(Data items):
--------------------------------
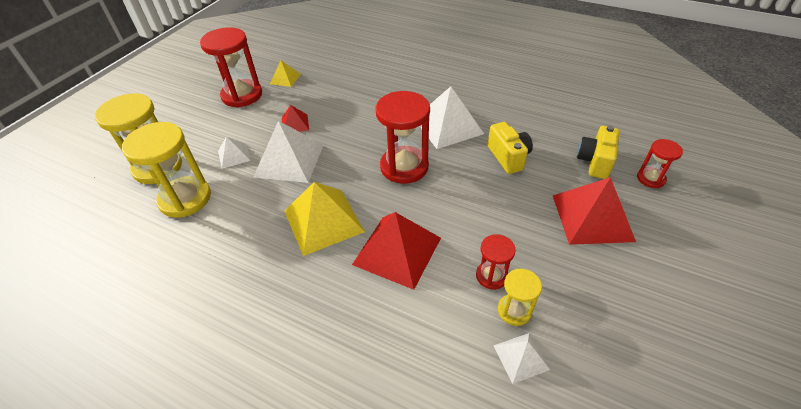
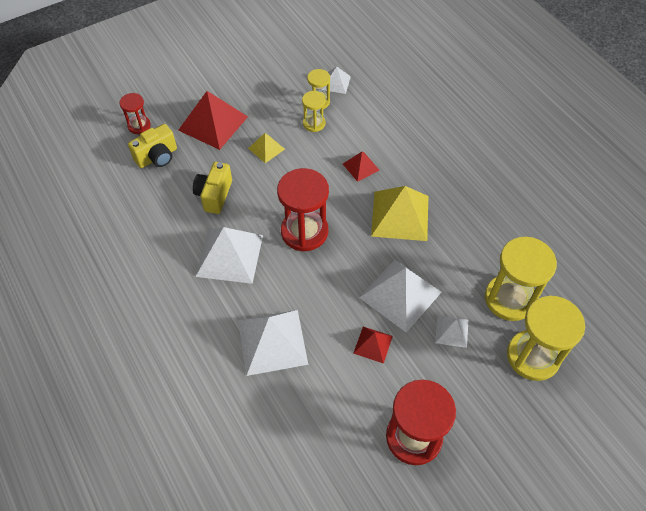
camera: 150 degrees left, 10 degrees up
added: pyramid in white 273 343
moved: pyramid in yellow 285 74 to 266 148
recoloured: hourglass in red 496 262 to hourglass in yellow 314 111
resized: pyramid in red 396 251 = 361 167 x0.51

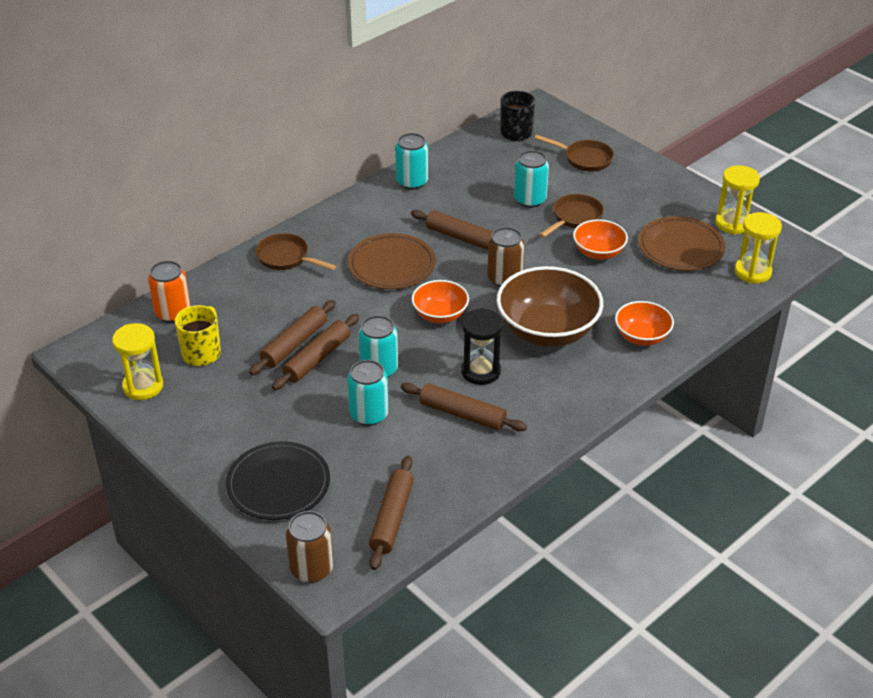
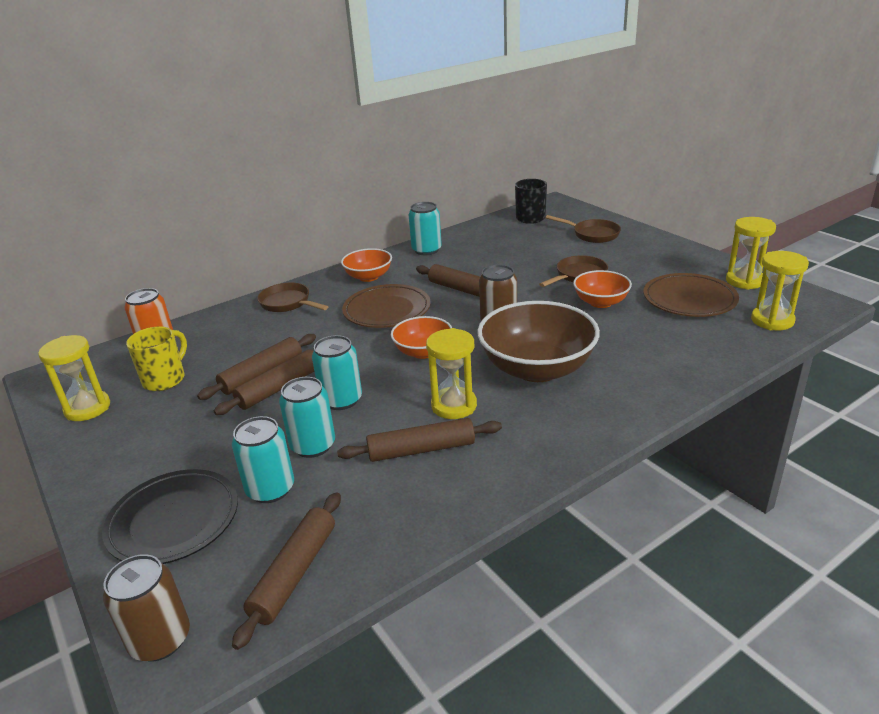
camera: 10 degrees right, 10 degrees down
moved: can in turquoise 531 179 to 263 459; bowl in orange 644 323 to 366 265
recoloured: hourglass in black 482 346 to hourglass in yellow 451 373
turned: rolling pin in brown 464 407 = 419 440 45 degrees counterclockwise

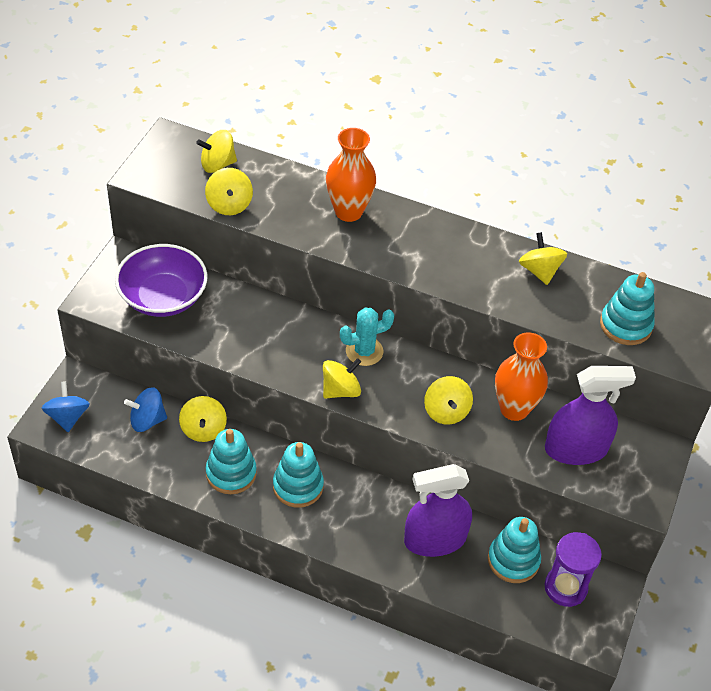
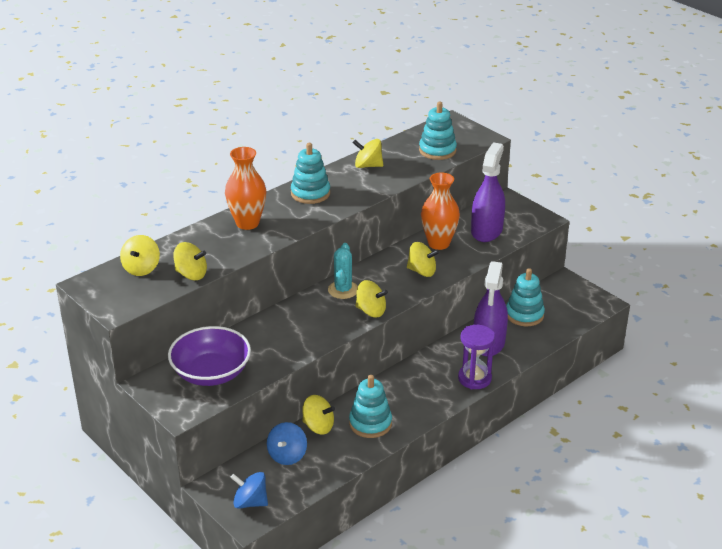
camera: 60 degrees left, 15 degrees down
moved: stacking toy in turquoise 298 475 to 310 173; hourglass in purple 573 569 to 476 357
turned: spinning top in yellow 342 378 = 372 299 120 degrees clockwise

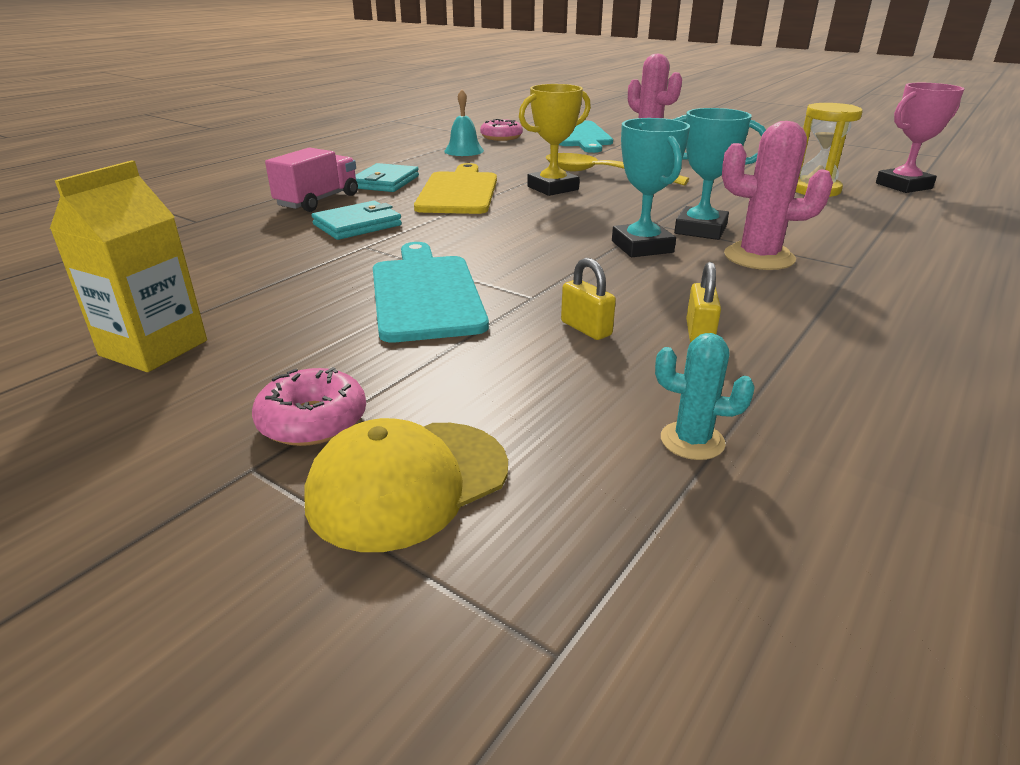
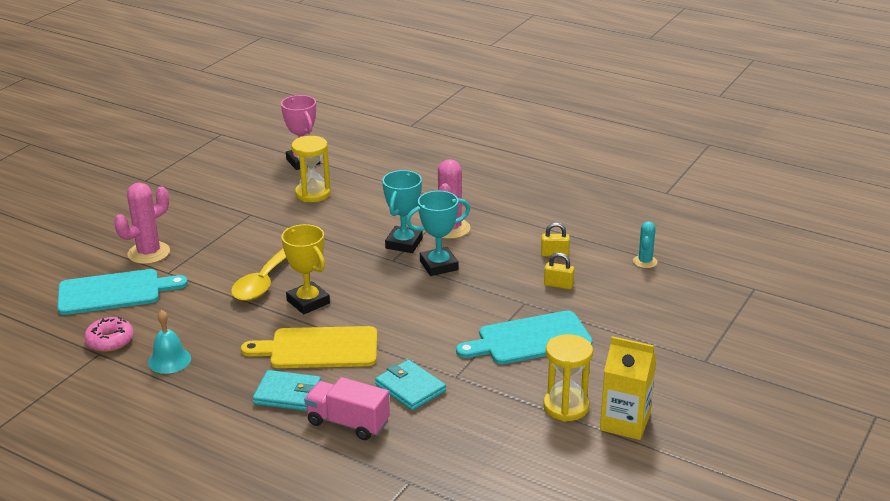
camera: 95 degrees left, 0 degrees up
removed: donut in pink 309 406; cap in yellow 406 485
added: hourglass in yellow 568 378
turned: padlock in yellow 588 299 = 559 271 60 degrees clockwise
--------------------------------
Print all of the entries word for word. Skip any images they contain.

camera: 150 degrees left, 10 degrees up
added: pyramid in white 273 343
moved: pyramid in yellow 285 74 to 266 148
recoloured: hourglass in red 496 262 to hourglass in yellow 314 111
resized: pyramid in red 396 251 = 361 167 x0.51

camera: 10 degrees right, 10 degrees down
moved: can in turquoise 531 179 to 263 459; bowl in orange 644 323 to 366 265
recoloured: hourglass in black 482 346 to hourglass in yellow 451 373
turned: rolling pin in brown 464 407 = 419 440 45 degrees counterclockwise

camera: 60 degrees left, 15 degrees down
moved: stacking toy in turquoise 298 475 to 310 173; hourglass in purple 573 569 to 476 357
turned: spinning top in yellow 342 378 = 372 299 120 degrees clockwise

camera: 95 degrees left, 0 degrees up
removed: donut in pink 309 406; cap in yellow 406 485
added: hourglass in yellow 568 378
turned: padlock in yellow 588 299 = 559 271 60 degrees clockwise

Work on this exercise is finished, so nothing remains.